Data:
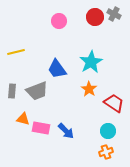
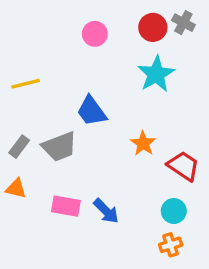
cyan star: (91, 62) -> (156, 74), moved
gray rectangle: (12, 91) -> (19, 147), turned 32
orange triangle: (23, 119) -> (16, 188), moved

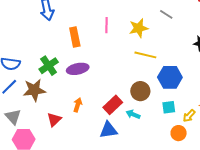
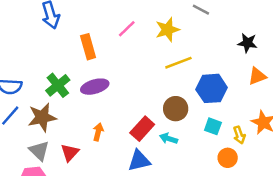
pink line: (106, 25) -> (127, 29), turned 49
yellow line: (145, 55) -> (178, 63), turned -30
cyan square: (169, 107) -> (213, 126), turned 32
yellow arrow: (189, 116) -> (239, 135), turned -56
gray triangle: (13, 117) -> (39, 151), moved

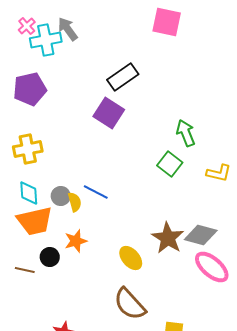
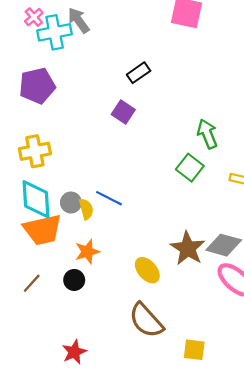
black rectangle: (123, 77) -> (139, 73), size x0.7
purple square: (109, 113) -> (123, 112), size x0.7
cyan diamond: (29, 193) -> (36, 199), size x1.5
black circle: (50, 257) -> (74, 280), moved
brown line: (25, 270) -> (32, 283), turned -60

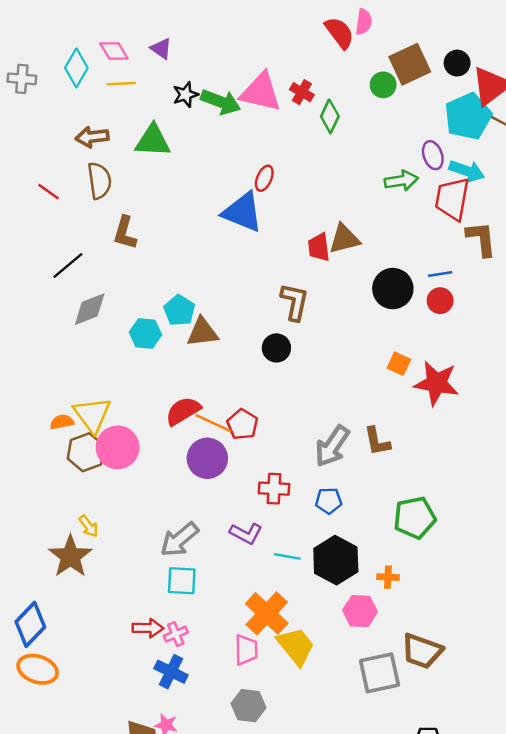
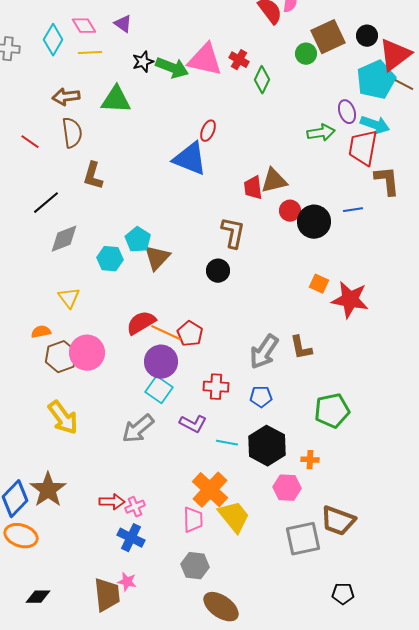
red circle: (440, 301) -> (290, 211), moved
brown triangle: (202, 332) -> (157, 258), turned -40
yellow triangle: (92, 415) -> (69, 298), moved, size x0.7
yellow arrow: (89, 526) -> (63, 418), size x1.8
brown star: (70, 556) -> (48, 490), moved
cyan square: (182, 581) -> (159, 390), moved, turned 32

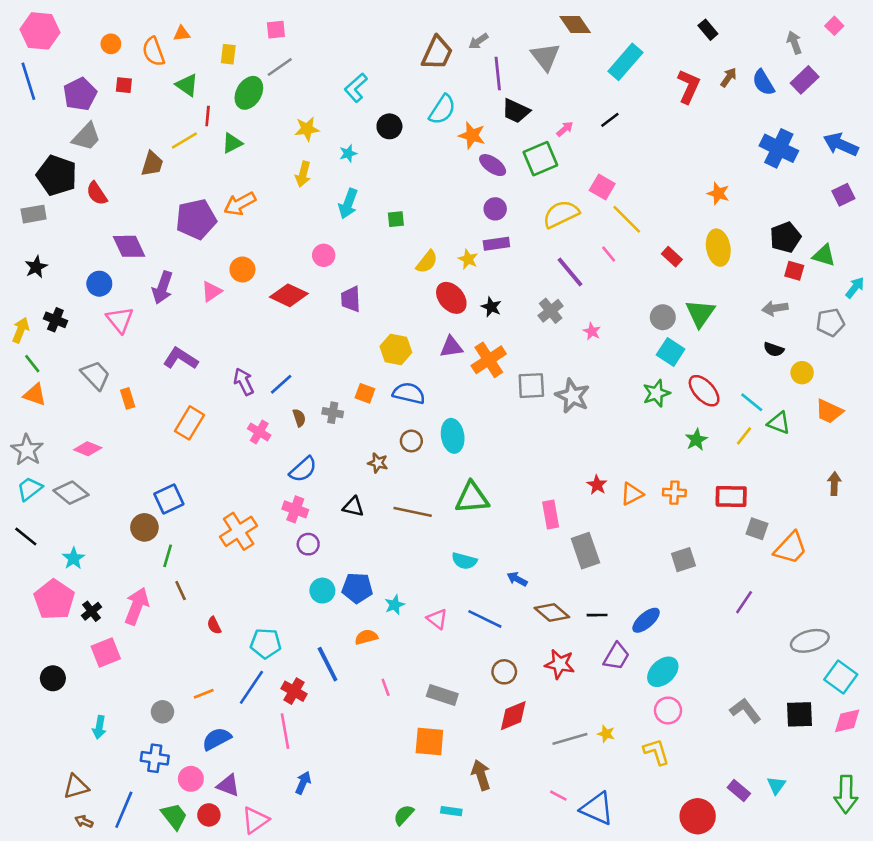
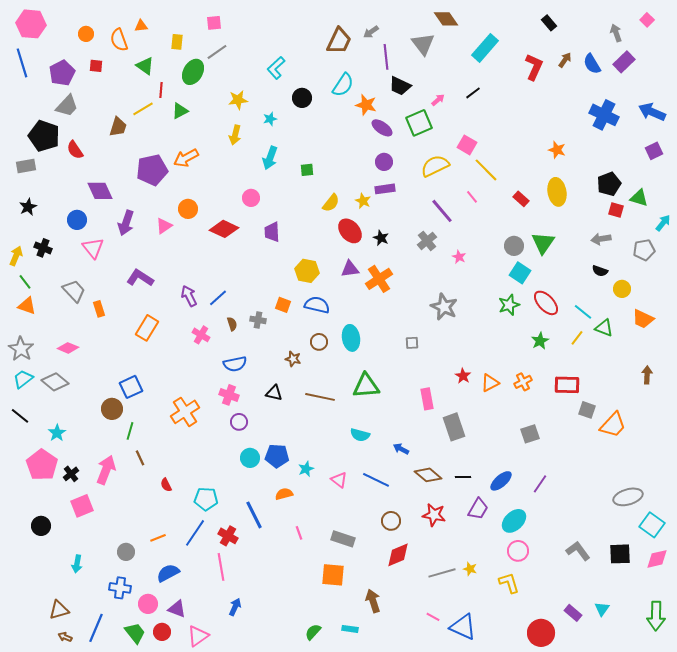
gray square: (531, 386) -> (412, 343), moved, size x0.6
blue semicircle: (303, 469) -> (235, 364), turned 30
orange cross: (674, 493) -> (523, 382), turned -30
purple line: (744, 602) -> (540, 484), moved

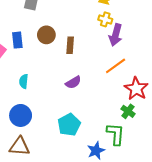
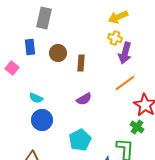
blue rectangle: (17, 40) -> (30, 47), moved
cyan semicircle: (24, 81) -> (36, 98), turned -72
blue circle: (21, 115) -> (42, 120), moved

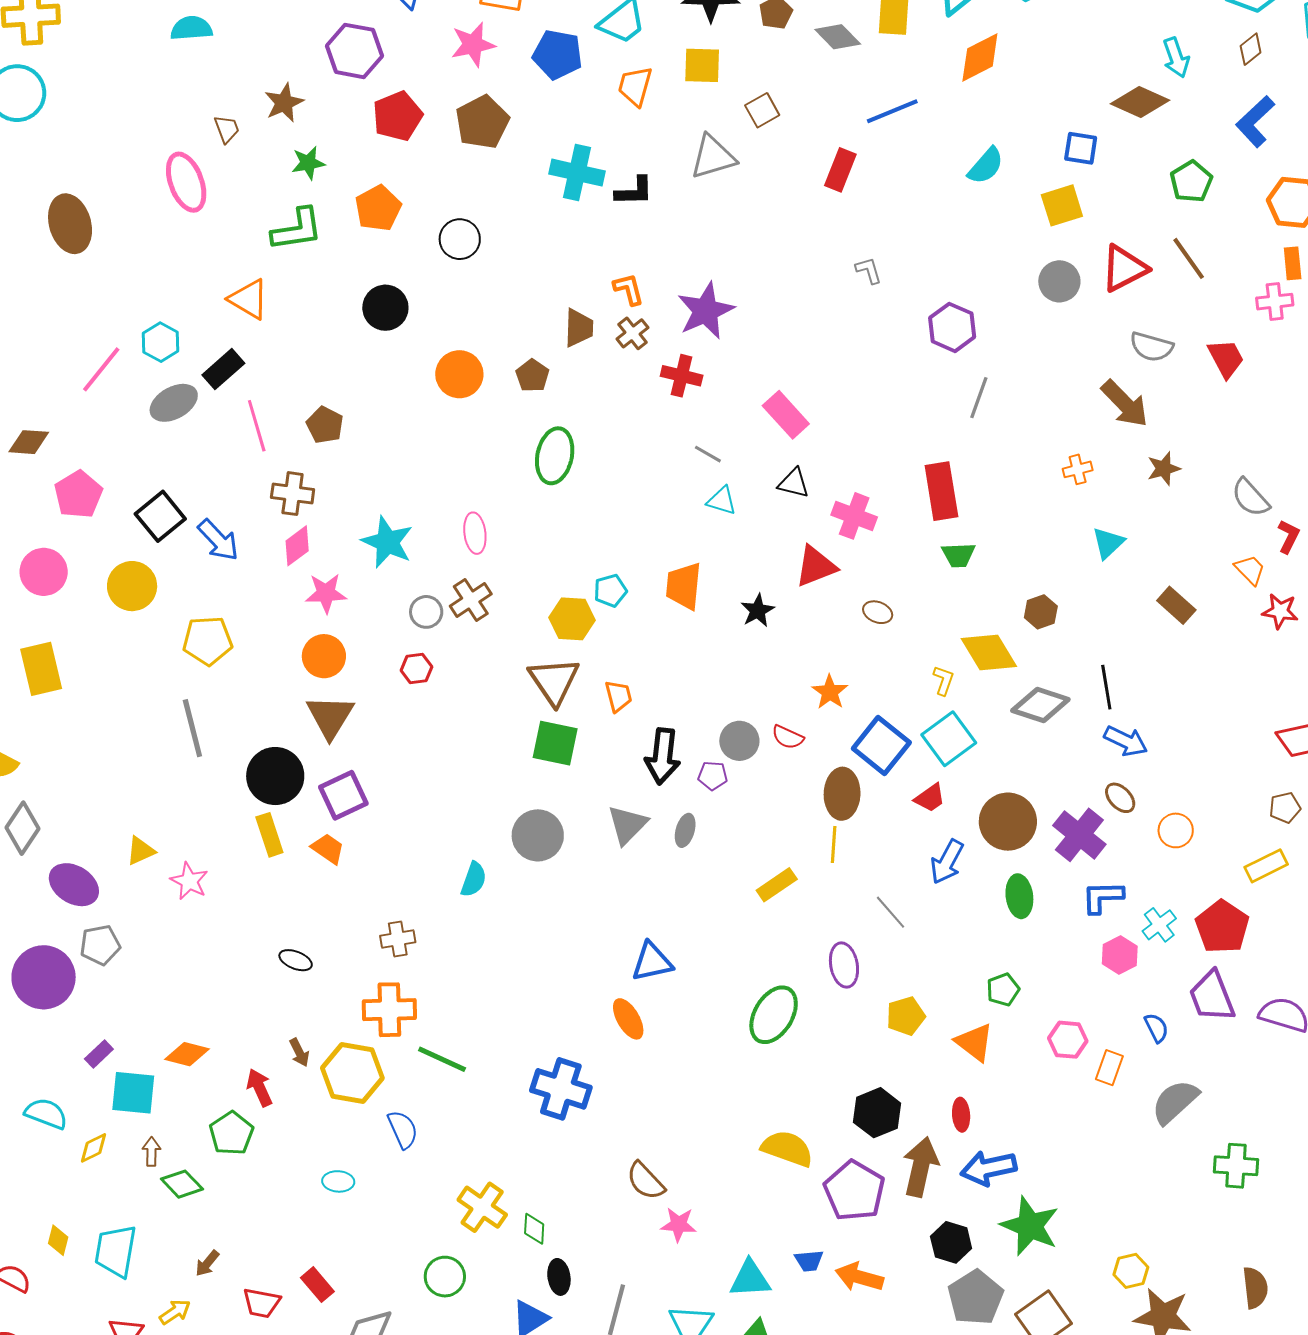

Task goal:
Filter the records above for lines containing the word "rectangle", and copy those lines.

Output:
gray rectangle: (12, 91) -> (19, 147), turned 32
black rectangle: (123, 77) -> (139, 73), size x0.7
blue rectangle: (17, 40) -> (30, 47), moved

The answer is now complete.